====== RAW DATA

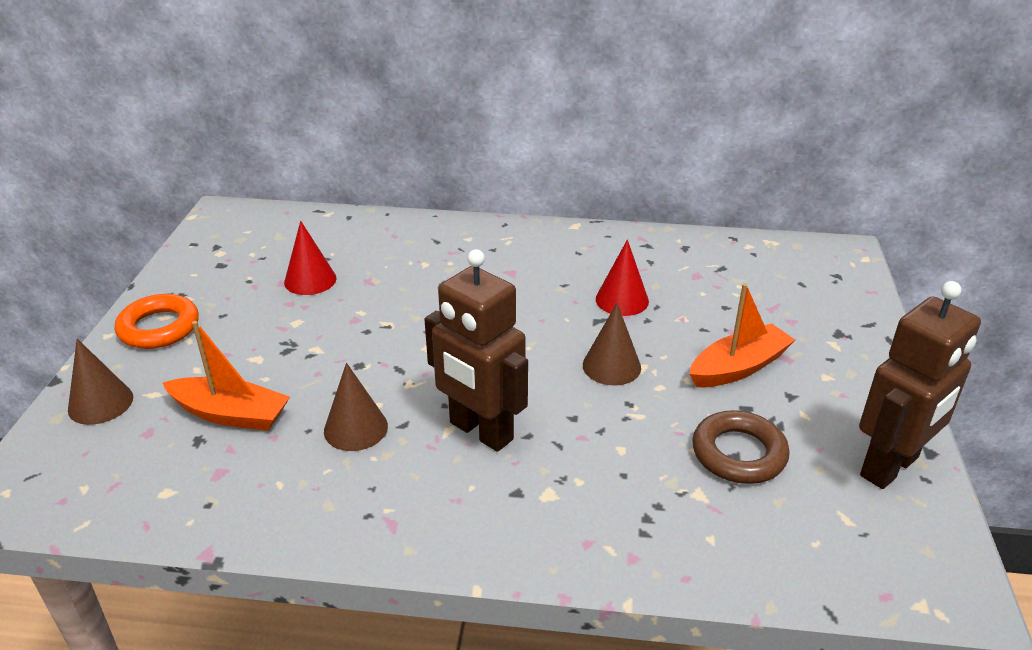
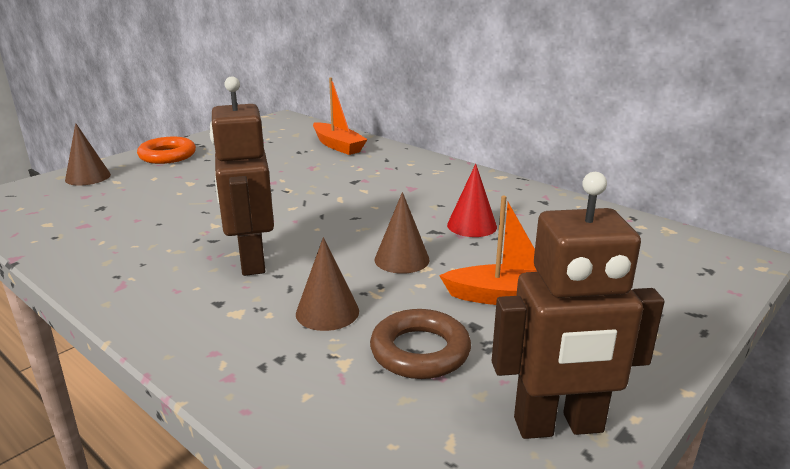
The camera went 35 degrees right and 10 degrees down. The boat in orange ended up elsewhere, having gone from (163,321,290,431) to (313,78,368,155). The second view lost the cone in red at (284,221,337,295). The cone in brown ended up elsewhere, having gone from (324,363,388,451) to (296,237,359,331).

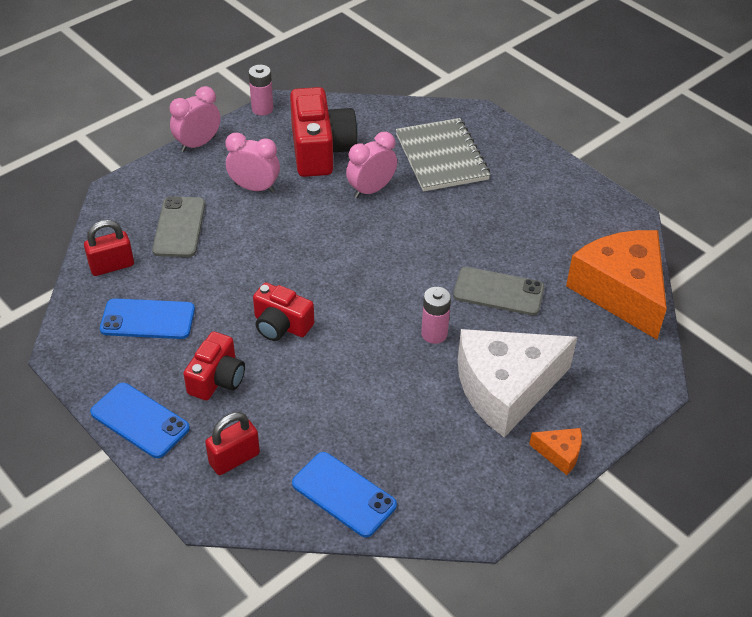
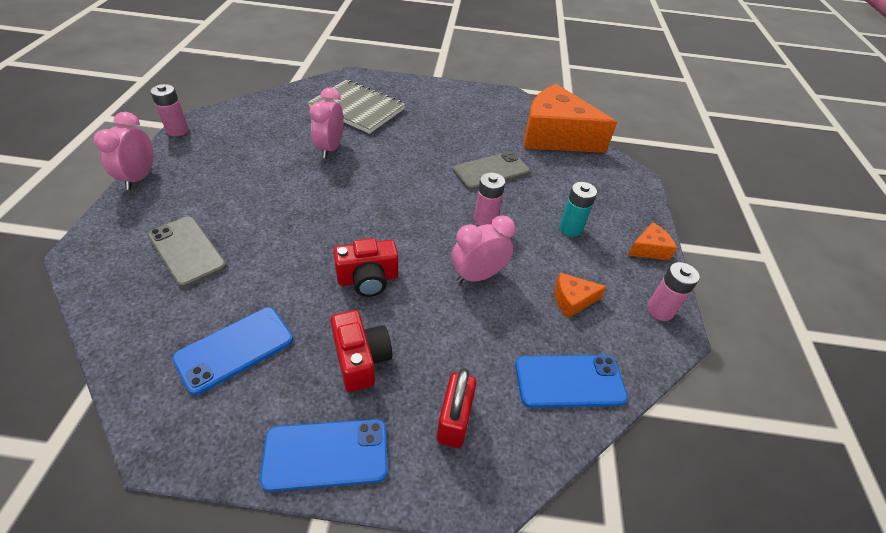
The camera went 45 degrees left and 0 degrees up. The second view lost the padlock in red at (84,220,134,276). The clock in pink ended up elsewhere, having gone from (225,132,280,193) to (452,215,515,283). The second view lost the camera in red at (290,87,358,177). Where the cheese in white stood at (458,329,577,437), the battery in turquoise came to stand at (559,182,597,237). The second view gained the cheese in orange at (555,273,607,319). The second view gained the battery in pink at (647,262,700,321).

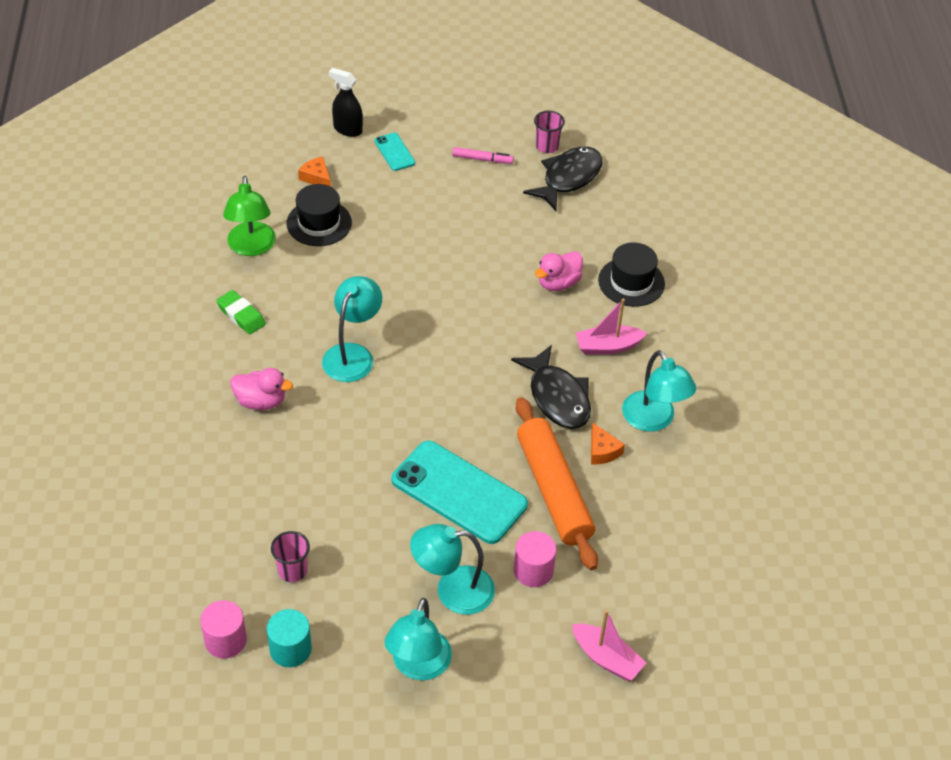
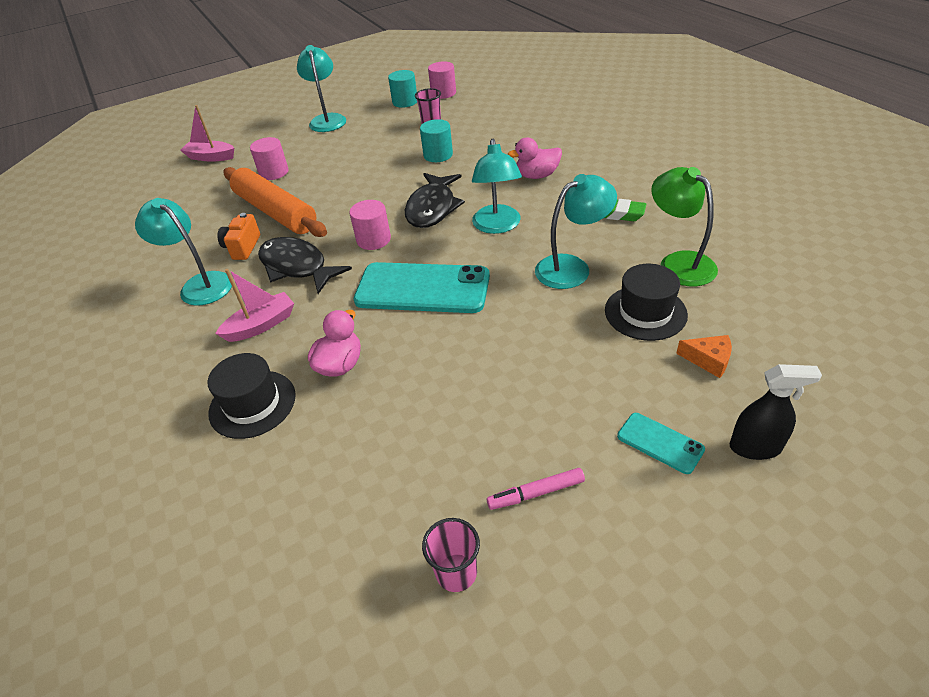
The camera went 160 degrees right and 5 degrees down. The phone in turquoise ended up elsewhere, having gone from (392,441,528,544) to (354,262,490,313). The lamp in turquoise ended up elsewhere, having gone from (410,524,495,615) to (535,174,617,289). The fish in black ended up elsewhere, having gone from (523,147,603,211) to (405,173,465,228). Where the cheese in orange stood at (591,423,625,464), the camera in orange came to stand at (217,213,260,260). The second view gained the cylinder in pink at (349,200,391,250). The second view gained the cylinder in turquoise at (420,119,453,162).

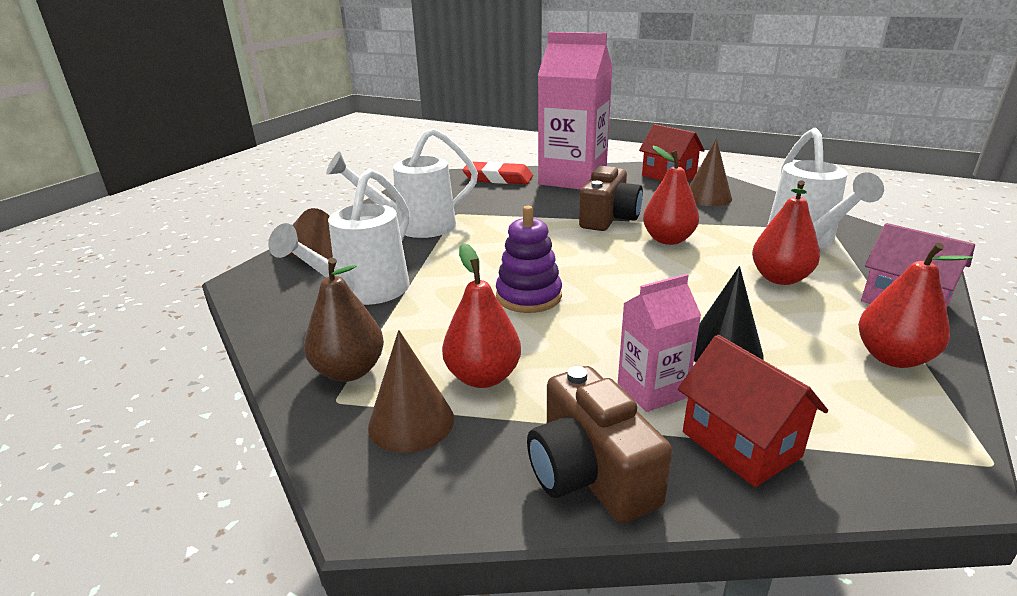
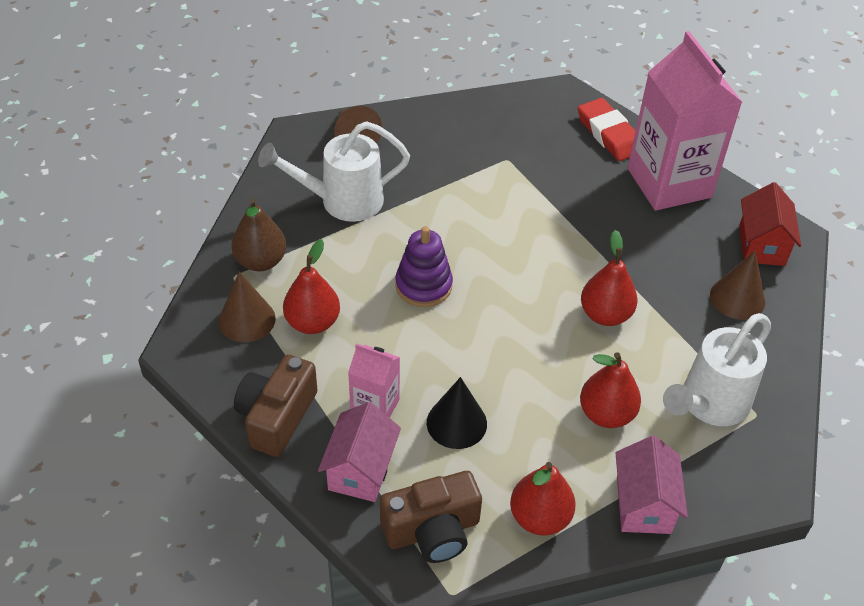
The camera went 45 degrees right and 20 degrees up. The second view lost the watering can in white at (326,128,478,238). The camera in brown ended up elsewhere, having gone from (579,166,643,231) to (380,471,482,563). What was the house in red at (678,335,828,487) turned into the house in pink at (318,402,401,502).

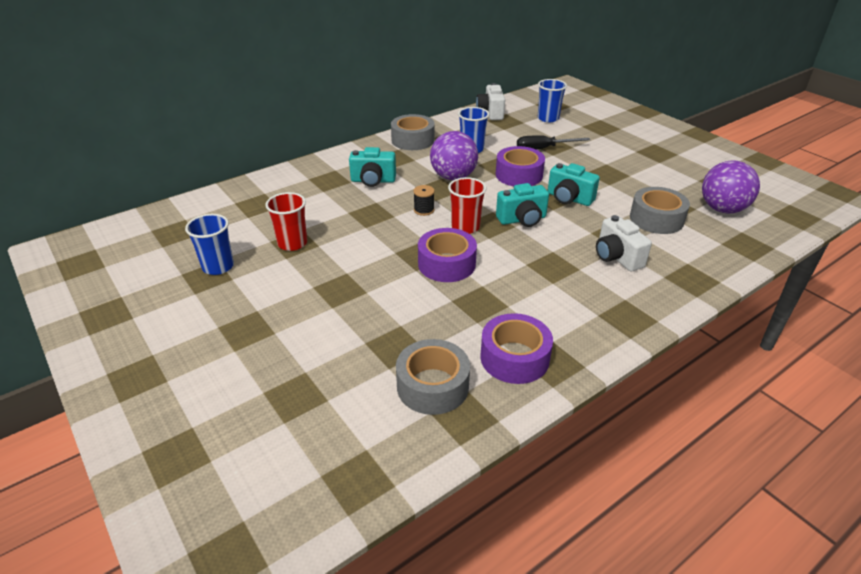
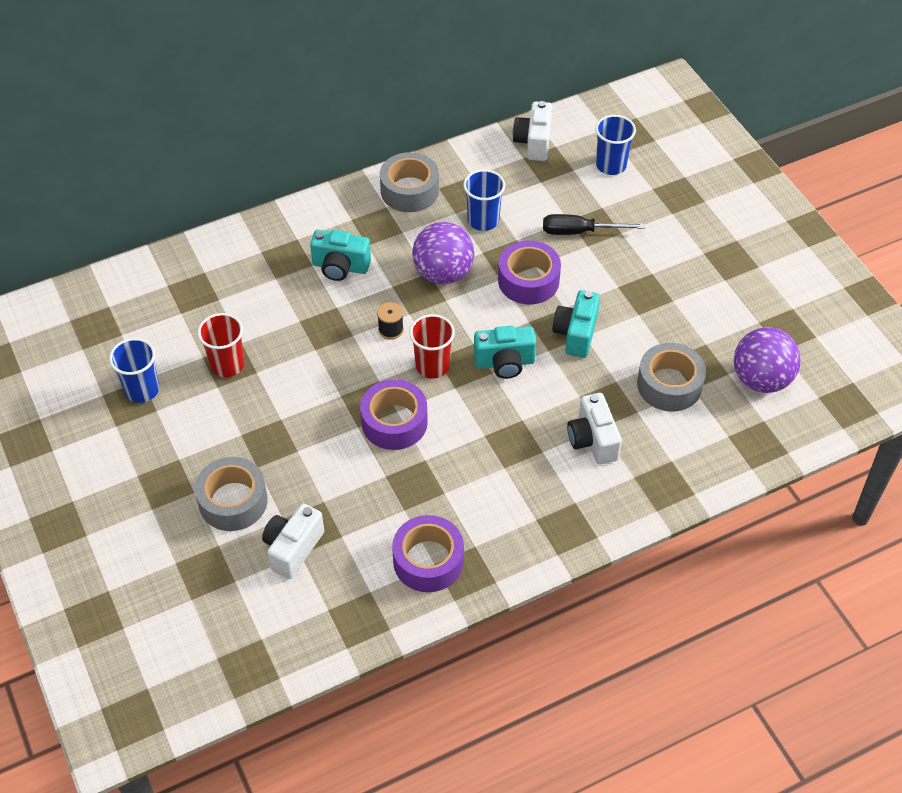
The camera went 10 degrees right and 15 degrees up. The tape in grey ended up elsewhere, having gone from (396,339,470,415) to (195,457,268,531). The camera in turquoise at (548,163,600,206) ended up facing another way, 60 degrees clockwise from before. The second view gained the camera in white at (262,504,324,579).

============

_TASK TO COMPLETE_
Whenever "brown" occurs in a line of the entries, copy that line.

_TASK OUTPUT_
The camera went 35 degrees right and 10 degrees down. The boat in orange ended up elsewhere, having gone from (163,321,290,431) to (313,78,368,155). The second view lost the cone in red at (284,221,337,295). The cone in brown ended up elsewhere, having gone from (324,363,388,451) to (296,237,359,331).
The camera went 45 degrees right and 20 degrees up. The second view lost the watering can in white at (326,128,478,238). The camera in brown ended up elsewhere, having gone from (579,166,643,231) to (380,471,482,563). What was the house in red at (678,335,828,487) turned into the house in pink at (318,402,401,502).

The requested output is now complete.